Exactly the lines from the one holding "lime round brick" through the last line of the listing below must appear in the answer, and no pictures.
=== Section Start ===
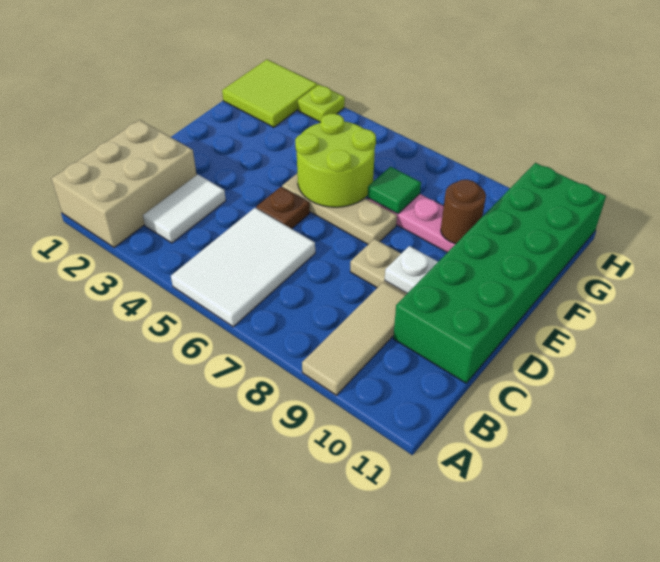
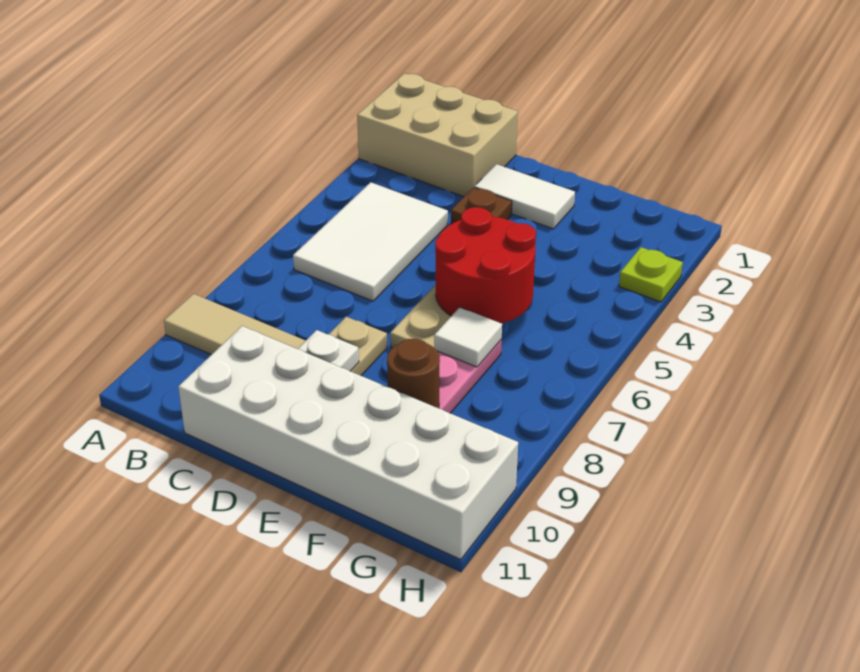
white tile A5:C6 level 1 -> white tile B4:C6 level 1
white tile B3:C3 level 1 -> white tile D2:E2 level 1
green brick C10:H11 level 1 -> white brick C10:H11 level 1
brown plate D5 level 1 -> brown plate D3 level 1
lime round brick E5:F6 level 2 -> red round brick E5:F6 level 2
green tile F7 level 2 -> white tile F7 level 2
lime tile G1:H2 level 1 -> none

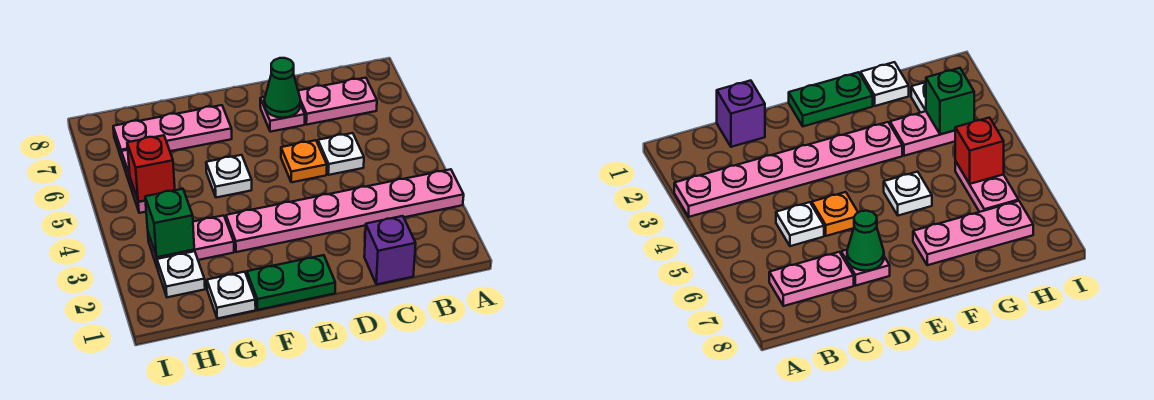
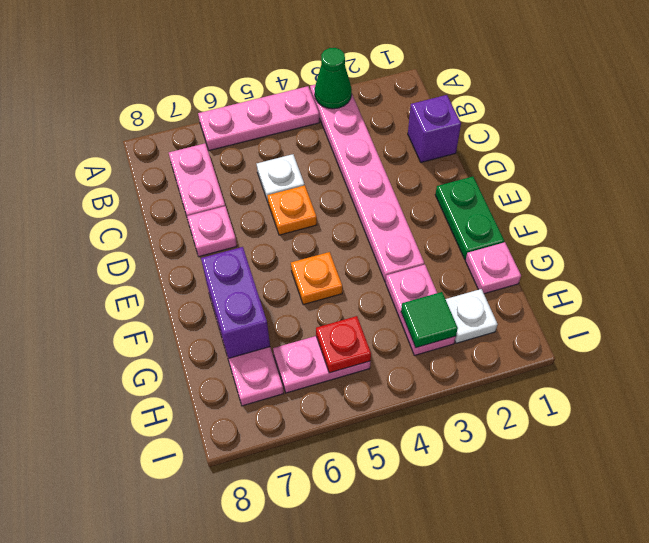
none -> pink plate A4:A6 level 1
green cone D7 level 2 -> green cone A3 level 2
white plate F5 level 1 -> orange plate F5 level 1
none -> purple brick F7:G7 level 2
white plate G1 level 1 -> pink plate G1 level 1
green brick H3 level 2 -> green tile H3 level 2
red brick H5 level 2 -> red plate H5 level 2

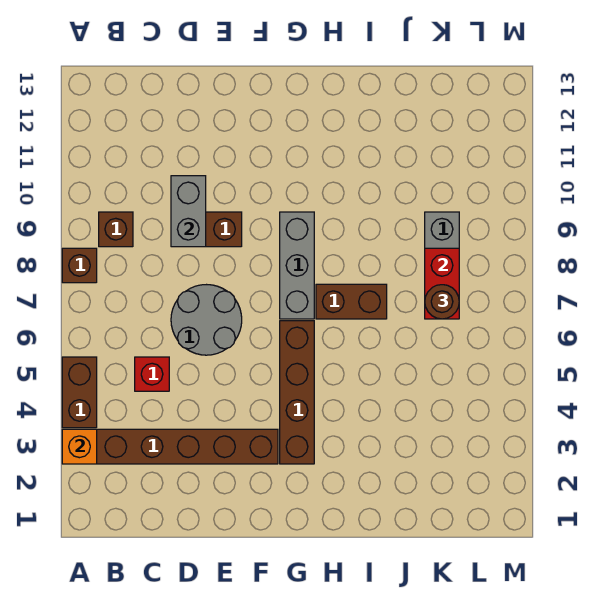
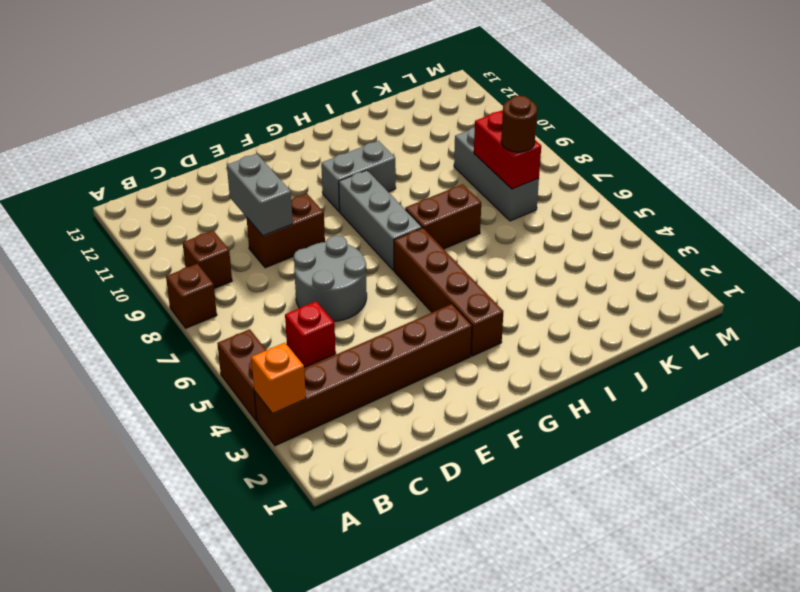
none -> grey brick G10:H10 level 1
=== Section End ===
Task result
lime round brick E5:F6 level 2 -> red round brick E5:F6 level 2
green tile F7 level 2 -> white tile F7 level 2
lime tile G1:H2 level 1 -> none

none -> pink plate A4:A6 level 1
green cone D7 level 2 -> green cone A3 level 2
white plate F5 level 1 -> orange plate F5 level 1
none -> purple brick F7:G7 level 2
white plate G1 level 1 -> pink plate G1 level 1
green brick H3 level 2 -> green tile H3 level 2
red brick H5 level 2 -> red plate H5 level 2

none -> grey brick G10:H10 level 1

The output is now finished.